------ MATERIAL FOR THIS TASK ------
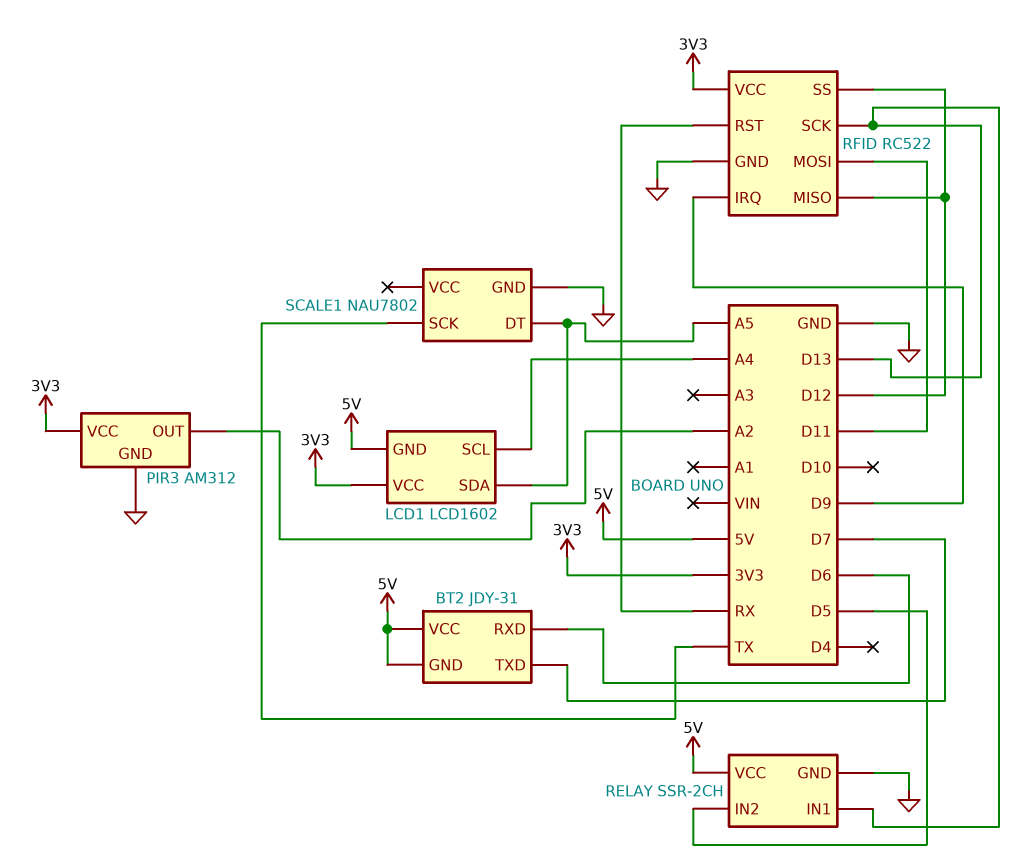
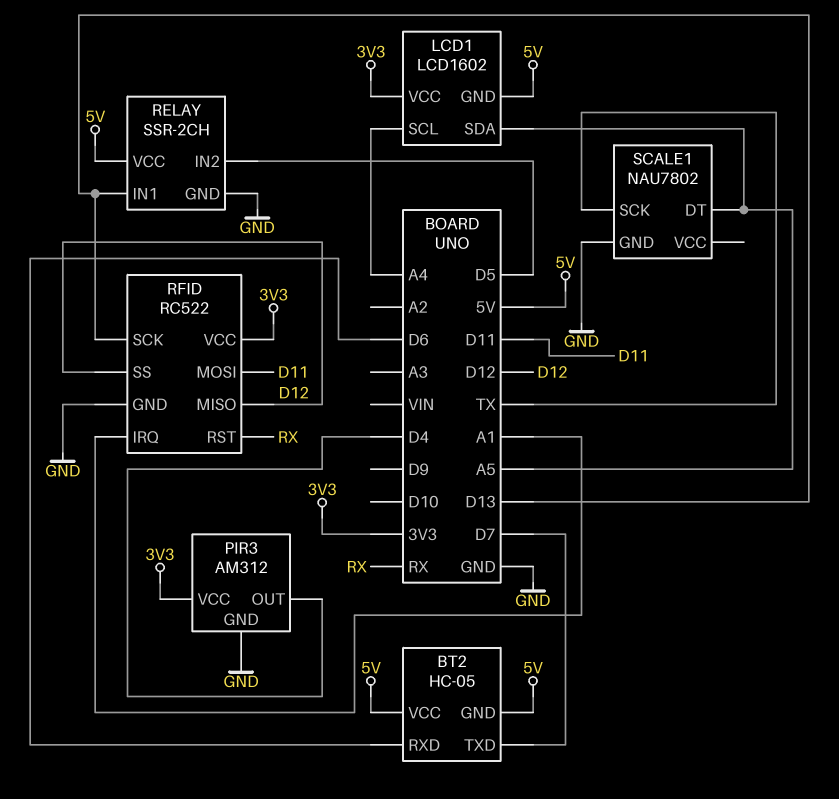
BT2: JDY-31 -> HC-05
PIR3 pin OUT: A2 -> D4
RFID pin IRQ: D9 -> A1

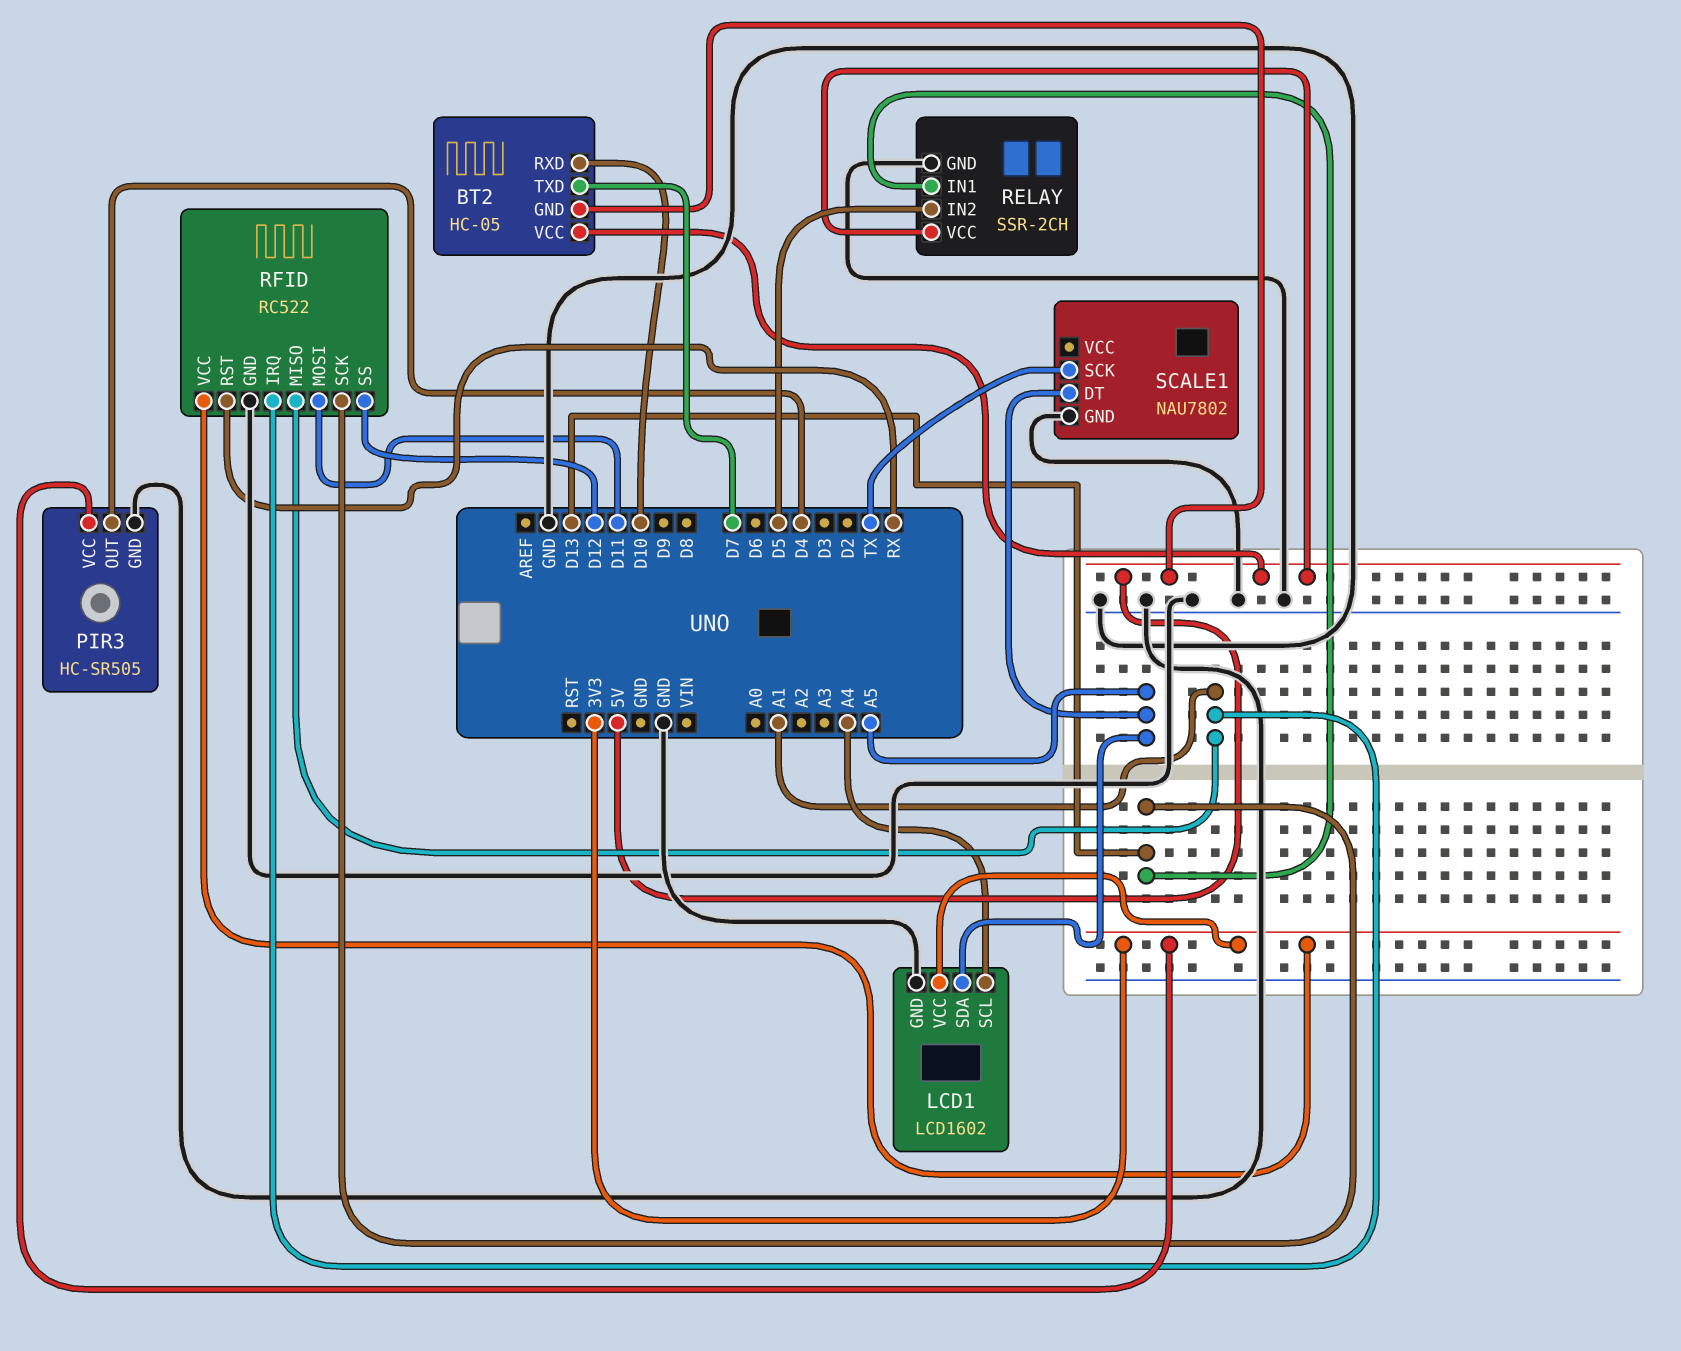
BT2 pin RXD: D6 -> D10
LCD1 pin GND: 5V -> GND
PIR3: AM312 -> HC-SR505
RFID pin MISO: D12 -> A1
------
Exactly the lines from the one that contains "PIR3 pin OUT: A2 -> D4" through the final line of the records above are needed, given again word for word, with every picture left out.

PIR3 pin OUT: A2 -> D4
RFID pin IRQ: D9 -> A1

BT2 pin RXD: D6 -> D10
LCD1 pin GND: 5V -> GND
PIR3: AM312 -> HC-SR505
RFID pin MISO: D12 -> A1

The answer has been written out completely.